-- START Data to use --
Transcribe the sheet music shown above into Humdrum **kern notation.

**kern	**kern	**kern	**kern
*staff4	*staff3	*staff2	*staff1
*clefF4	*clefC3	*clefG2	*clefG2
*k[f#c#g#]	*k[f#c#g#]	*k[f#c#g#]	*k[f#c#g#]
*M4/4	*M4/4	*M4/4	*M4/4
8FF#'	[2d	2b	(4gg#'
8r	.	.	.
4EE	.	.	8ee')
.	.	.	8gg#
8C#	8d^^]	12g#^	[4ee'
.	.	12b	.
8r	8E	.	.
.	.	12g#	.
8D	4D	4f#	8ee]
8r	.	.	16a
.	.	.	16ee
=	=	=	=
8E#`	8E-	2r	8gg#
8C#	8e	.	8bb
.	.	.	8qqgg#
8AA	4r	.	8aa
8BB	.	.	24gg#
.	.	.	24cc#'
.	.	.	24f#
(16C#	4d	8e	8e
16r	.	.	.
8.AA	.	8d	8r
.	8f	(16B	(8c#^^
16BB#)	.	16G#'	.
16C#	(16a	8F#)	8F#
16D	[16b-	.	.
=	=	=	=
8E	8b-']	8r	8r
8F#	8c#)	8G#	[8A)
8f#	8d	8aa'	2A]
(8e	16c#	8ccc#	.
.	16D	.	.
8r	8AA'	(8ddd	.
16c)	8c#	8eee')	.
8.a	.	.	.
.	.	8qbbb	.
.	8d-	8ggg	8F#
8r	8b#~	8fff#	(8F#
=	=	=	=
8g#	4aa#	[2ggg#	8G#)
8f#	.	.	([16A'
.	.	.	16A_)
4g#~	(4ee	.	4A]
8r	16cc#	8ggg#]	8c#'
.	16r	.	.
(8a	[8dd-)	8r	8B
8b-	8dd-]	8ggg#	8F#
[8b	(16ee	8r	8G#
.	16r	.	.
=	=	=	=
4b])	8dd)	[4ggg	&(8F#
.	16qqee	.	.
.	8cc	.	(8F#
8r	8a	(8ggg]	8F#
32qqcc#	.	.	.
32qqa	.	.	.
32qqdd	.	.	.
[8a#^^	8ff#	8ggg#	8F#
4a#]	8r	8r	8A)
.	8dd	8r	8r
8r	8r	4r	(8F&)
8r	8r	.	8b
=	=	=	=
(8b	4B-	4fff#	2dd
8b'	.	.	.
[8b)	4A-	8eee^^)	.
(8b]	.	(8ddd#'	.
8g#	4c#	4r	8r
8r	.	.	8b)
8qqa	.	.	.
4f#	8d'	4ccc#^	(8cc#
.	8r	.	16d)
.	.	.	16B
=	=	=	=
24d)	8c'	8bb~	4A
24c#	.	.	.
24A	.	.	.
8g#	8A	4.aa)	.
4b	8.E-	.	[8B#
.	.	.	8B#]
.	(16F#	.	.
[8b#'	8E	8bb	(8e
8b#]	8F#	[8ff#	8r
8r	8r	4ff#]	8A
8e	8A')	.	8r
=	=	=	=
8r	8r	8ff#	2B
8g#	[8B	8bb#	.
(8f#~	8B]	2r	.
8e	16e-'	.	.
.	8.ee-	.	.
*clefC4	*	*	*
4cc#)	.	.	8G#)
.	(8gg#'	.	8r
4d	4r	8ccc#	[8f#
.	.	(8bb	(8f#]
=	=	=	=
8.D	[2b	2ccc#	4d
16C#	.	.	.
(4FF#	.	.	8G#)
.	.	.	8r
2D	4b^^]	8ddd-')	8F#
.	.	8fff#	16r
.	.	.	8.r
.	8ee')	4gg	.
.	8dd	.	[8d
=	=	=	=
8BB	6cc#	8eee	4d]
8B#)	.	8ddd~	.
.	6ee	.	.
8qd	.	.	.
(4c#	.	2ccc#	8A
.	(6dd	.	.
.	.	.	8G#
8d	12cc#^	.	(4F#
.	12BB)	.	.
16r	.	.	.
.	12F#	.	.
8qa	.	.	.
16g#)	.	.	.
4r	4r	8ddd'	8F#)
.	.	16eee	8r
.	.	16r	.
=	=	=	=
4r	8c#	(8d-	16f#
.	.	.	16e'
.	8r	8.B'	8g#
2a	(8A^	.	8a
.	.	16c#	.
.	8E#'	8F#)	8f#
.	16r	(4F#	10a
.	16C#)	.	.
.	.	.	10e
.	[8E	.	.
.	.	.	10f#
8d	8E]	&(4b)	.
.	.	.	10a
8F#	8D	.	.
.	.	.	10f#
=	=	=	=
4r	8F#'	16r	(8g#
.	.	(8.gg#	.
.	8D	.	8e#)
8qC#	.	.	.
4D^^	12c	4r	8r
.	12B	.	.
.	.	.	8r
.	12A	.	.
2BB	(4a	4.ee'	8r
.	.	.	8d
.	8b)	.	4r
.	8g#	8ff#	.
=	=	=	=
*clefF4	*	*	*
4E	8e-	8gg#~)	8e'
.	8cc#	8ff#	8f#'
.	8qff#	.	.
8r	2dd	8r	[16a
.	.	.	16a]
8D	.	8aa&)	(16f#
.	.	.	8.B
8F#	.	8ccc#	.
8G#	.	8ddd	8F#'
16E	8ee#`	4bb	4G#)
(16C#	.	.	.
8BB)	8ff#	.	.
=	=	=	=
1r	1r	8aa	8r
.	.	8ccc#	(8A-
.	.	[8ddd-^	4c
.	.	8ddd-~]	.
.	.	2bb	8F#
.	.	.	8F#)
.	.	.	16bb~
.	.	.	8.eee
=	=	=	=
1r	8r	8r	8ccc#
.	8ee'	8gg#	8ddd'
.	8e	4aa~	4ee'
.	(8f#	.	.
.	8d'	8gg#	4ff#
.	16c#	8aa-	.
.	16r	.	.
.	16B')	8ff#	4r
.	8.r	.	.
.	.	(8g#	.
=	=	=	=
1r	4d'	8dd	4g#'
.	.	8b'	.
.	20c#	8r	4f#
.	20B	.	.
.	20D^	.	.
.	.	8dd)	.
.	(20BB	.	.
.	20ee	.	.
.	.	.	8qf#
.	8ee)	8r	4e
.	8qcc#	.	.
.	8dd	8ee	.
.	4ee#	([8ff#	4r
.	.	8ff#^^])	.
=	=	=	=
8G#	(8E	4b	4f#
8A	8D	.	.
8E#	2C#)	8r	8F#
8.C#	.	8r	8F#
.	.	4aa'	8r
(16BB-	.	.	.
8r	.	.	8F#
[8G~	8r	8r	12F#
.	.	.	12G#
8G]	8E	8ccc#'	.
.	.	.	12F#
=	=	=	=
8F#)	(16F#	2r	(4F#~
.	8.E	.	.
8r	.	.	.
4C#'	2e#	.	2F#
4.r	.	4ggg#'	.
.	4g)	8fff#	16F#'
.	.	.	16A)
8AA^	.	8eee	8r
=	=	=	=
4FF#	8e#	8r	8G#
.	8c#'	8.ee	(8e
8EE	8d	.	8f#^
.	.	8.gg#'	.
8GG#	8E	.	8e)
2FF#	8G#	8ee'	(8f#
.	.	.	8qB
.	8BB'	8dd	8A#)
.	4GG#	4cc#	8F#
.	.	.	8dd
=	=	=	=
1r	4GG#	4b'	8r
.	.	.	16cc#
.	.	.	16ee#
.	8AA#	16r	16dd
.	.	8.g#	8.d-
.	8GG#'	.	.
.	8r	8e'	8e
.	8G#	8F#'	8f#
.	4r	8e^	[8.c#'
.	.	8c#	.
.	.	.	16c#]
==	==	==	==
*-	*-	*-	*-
-- END Data to use --
How many lines in the rows above contain the string "kern"? Reply with the number alone.

2